▶ Activity:
Transcribe the entries below word for word, beginning at the line with "C5: none -> 15uF (NET2, NET5)" and stopping after the line with "IC3 pin EN: GND -> VBUS"; drop all pictures.

___ Data under study

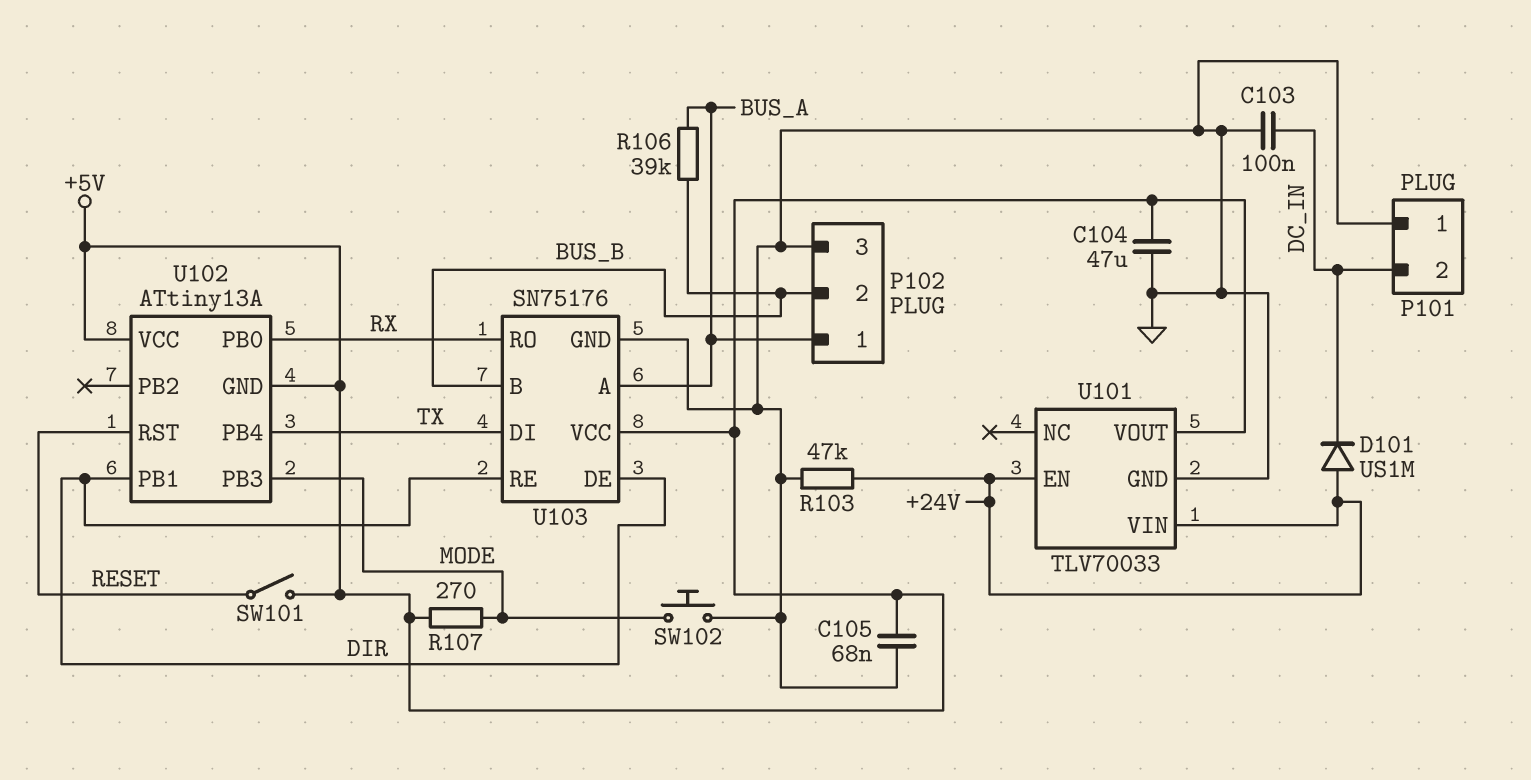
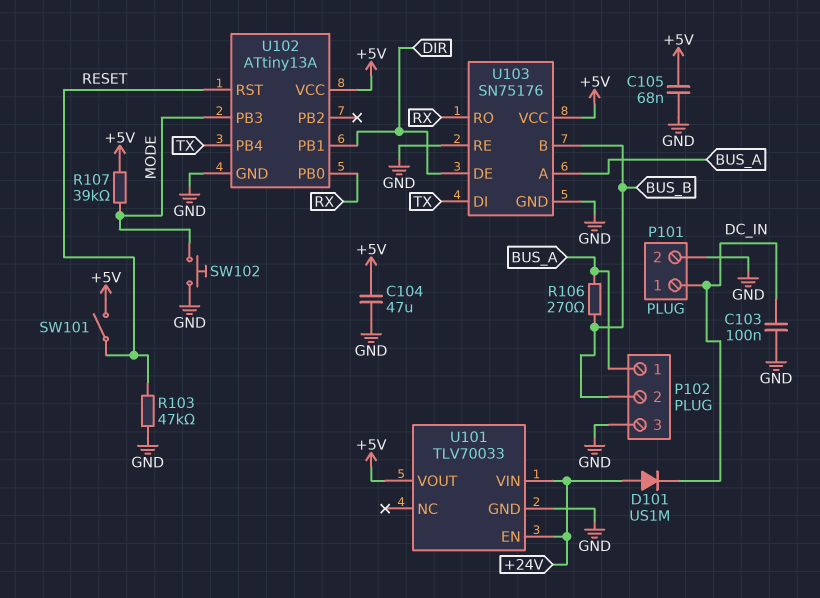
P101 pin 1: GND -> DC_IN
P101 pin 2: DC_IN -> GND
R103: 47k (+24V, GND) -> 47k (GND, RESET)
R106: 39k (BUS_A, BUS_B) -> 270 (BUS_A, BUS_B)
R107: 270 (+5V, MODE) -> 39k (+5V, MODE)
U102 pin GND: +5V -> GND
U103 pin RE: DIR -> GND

______
___ Data under study

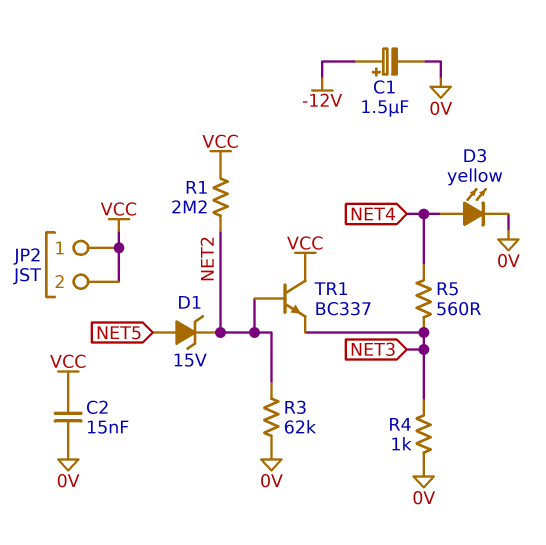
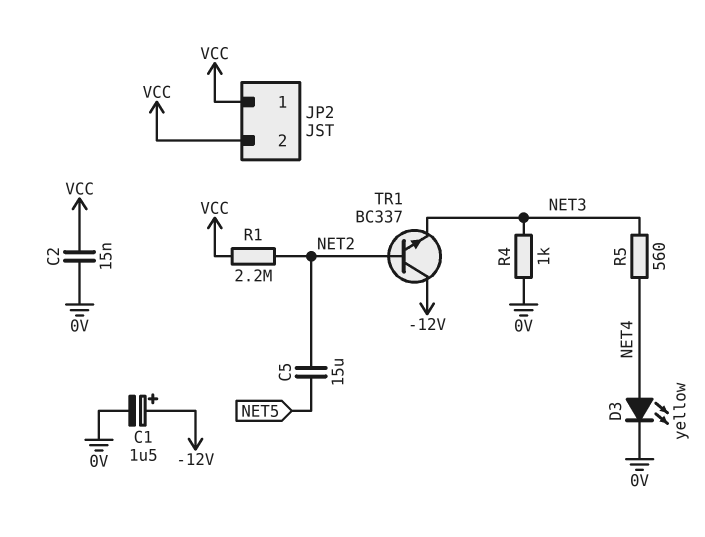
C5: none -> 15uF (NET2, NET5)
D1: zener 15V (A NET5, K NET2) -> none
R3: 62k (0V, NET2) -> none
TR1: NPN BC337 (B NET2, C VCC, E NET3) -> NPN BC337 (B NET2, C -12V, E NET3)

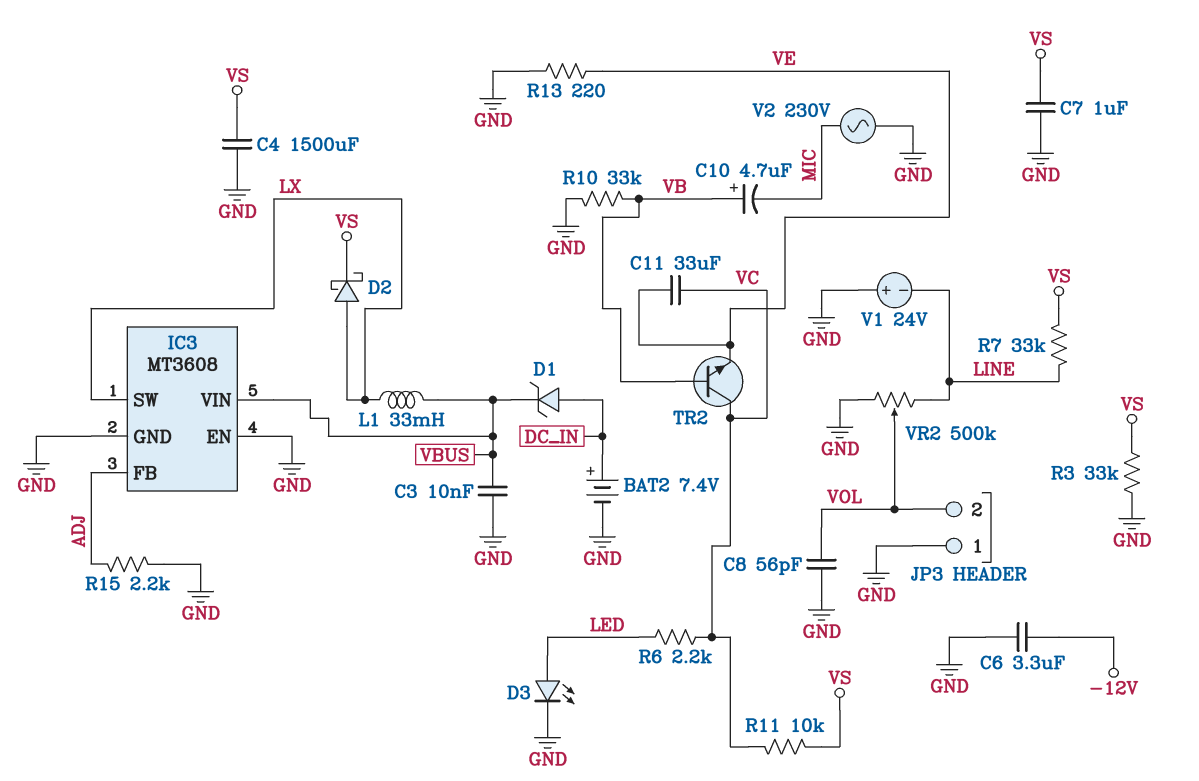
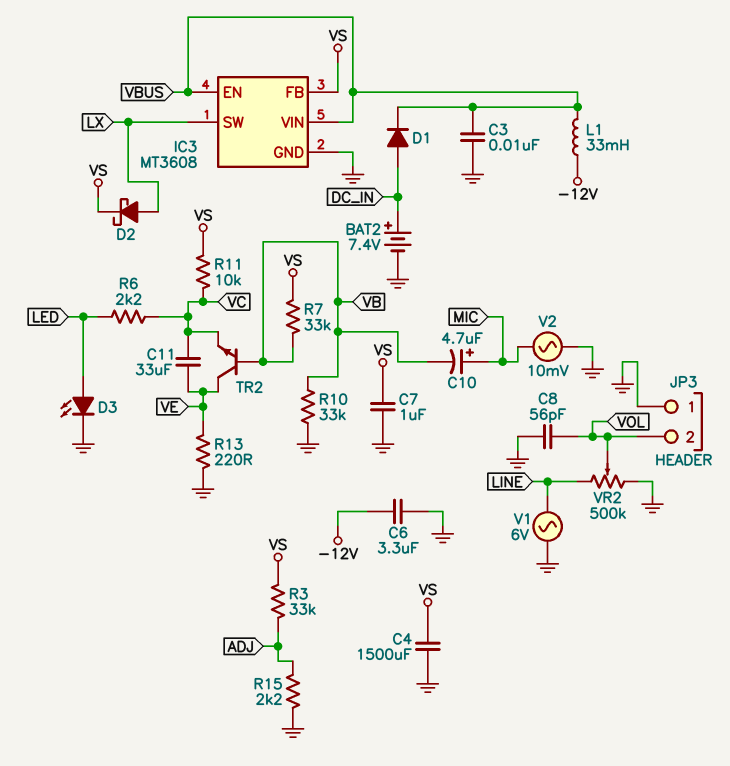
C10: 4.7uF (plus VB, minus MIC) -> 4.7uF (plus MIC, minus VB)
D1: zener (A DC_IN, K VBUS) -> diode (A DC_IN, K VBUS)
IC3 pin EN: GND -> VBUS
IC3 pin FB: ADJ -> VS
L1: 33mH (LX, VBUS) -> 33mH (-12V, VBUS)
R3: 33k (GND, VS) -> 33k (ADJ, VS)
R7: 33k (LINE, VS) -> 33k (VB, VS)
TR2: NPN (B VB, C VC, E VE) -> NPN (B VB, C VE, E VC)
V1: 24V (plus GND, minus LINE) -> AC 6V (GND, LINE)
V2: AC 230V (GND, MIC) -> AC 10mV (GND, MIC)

______
___ Data under study

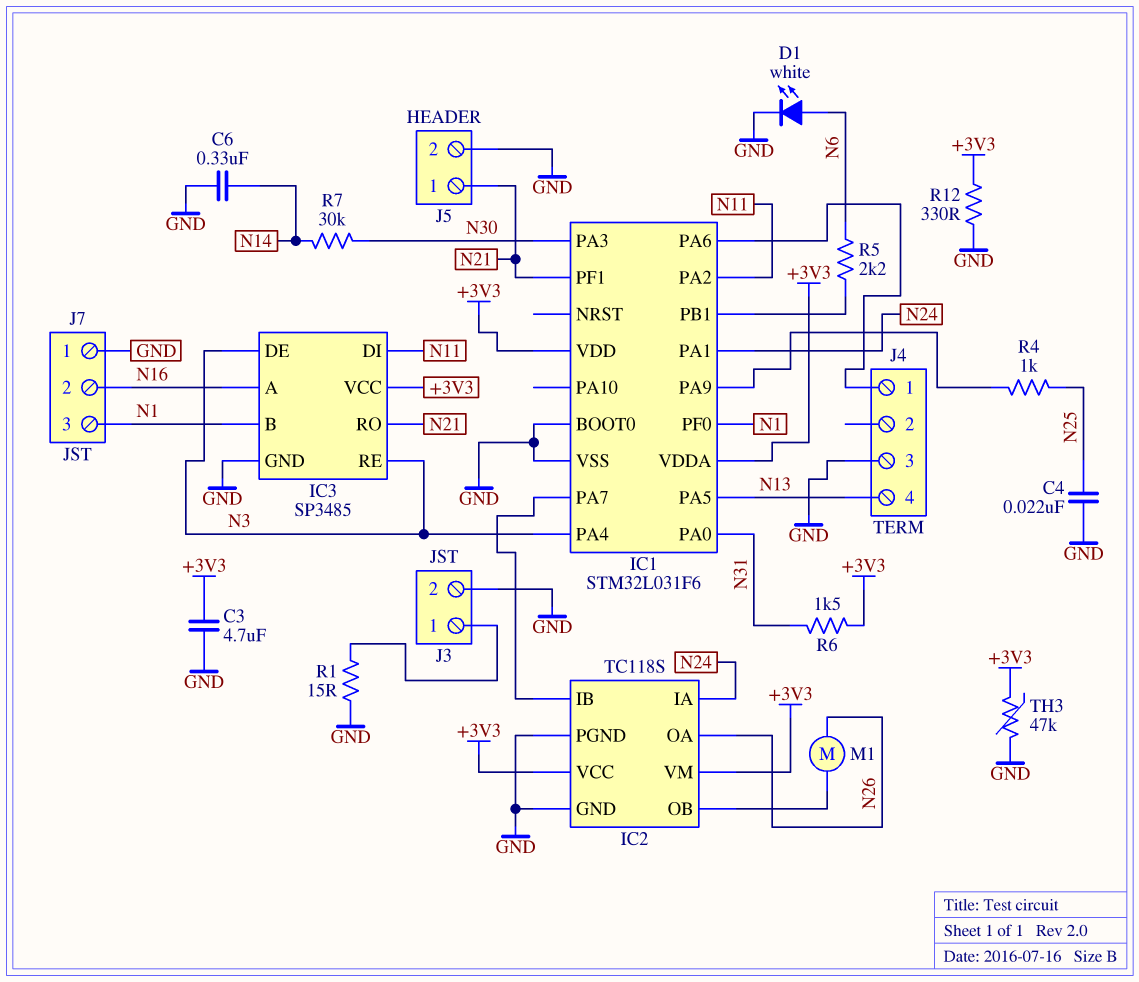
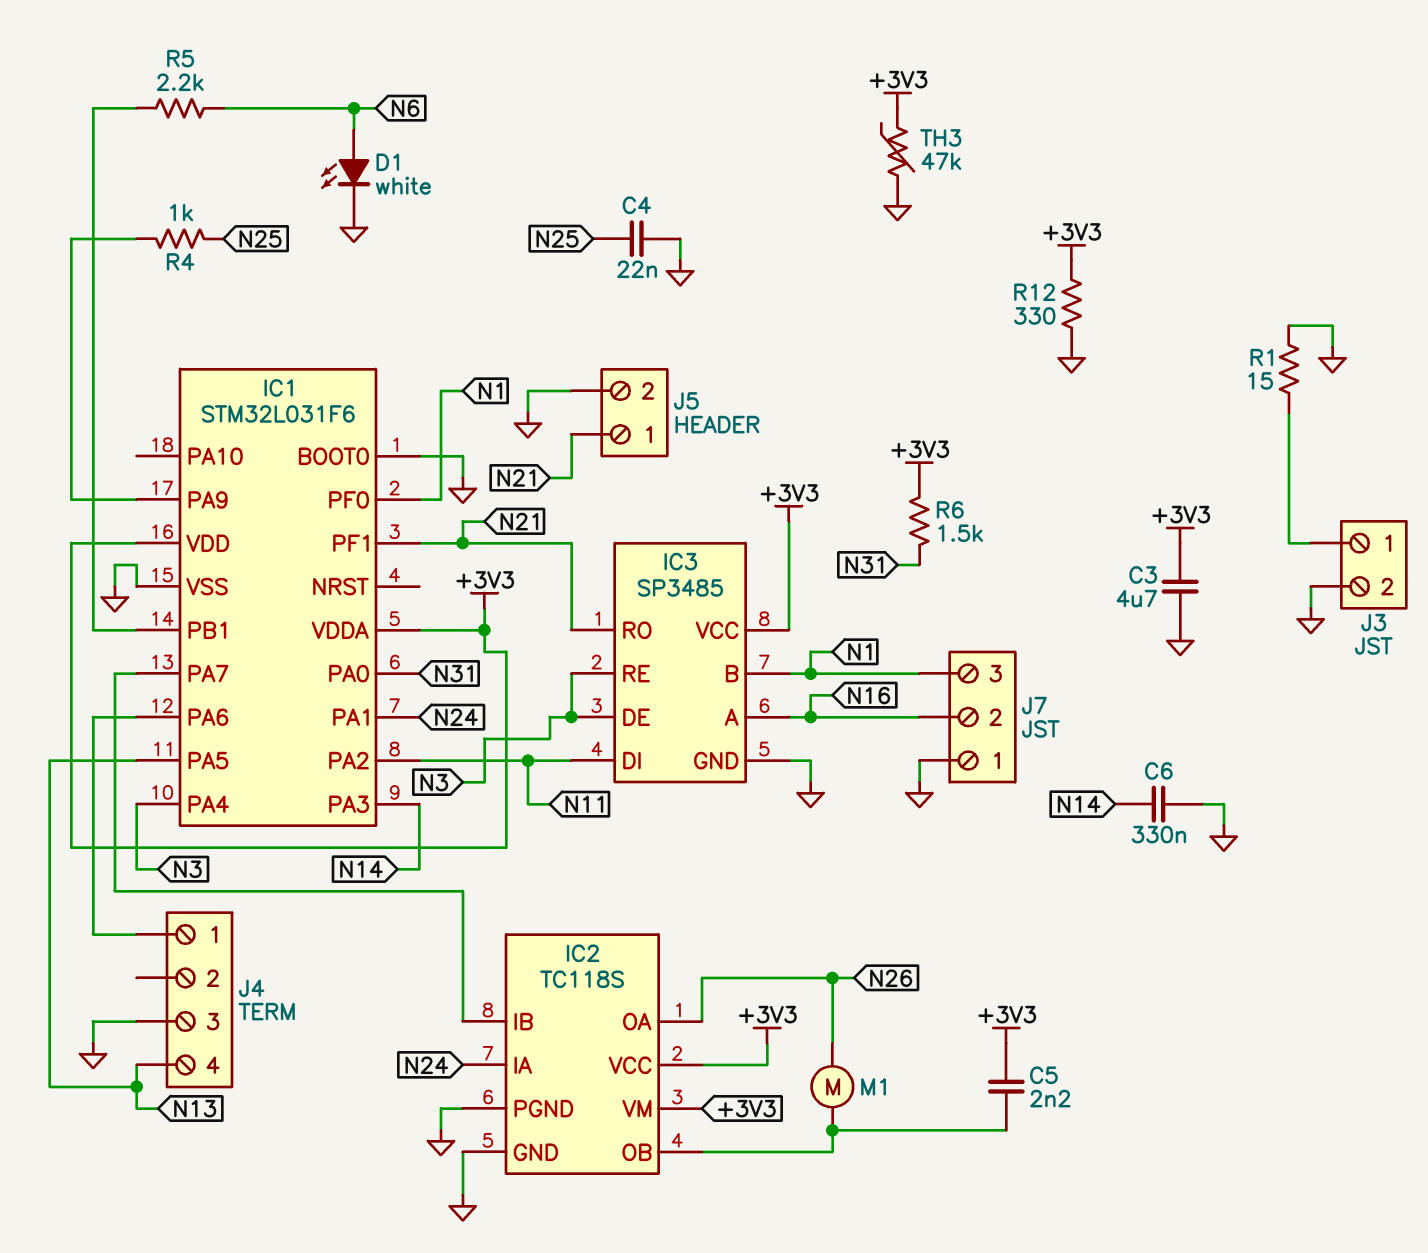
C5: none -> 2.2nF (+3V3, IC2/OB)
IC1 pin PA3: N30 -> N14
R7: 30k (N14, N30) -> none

______

▶ Answer to this problem:
C5: none -> 15uF (NET2, NET5)
D1: zener 15V (A NET5, K NET2) -> none
R3: 62k (0V, NET2) -> none
TR1: NPN BC337 (B NET2, C VCC, E NET3) -> NPN BC337 (B NET2, C -12V, E NET3)

C10: 4.7uF (plus VB, minus MIC) -> 4.7uF (plus MIC, minus VB)
D1: zener (A DC_IN, K VBUS) -> diode (A DC_IN, K VBUS)
IC3 pin EN: GND -> VBUS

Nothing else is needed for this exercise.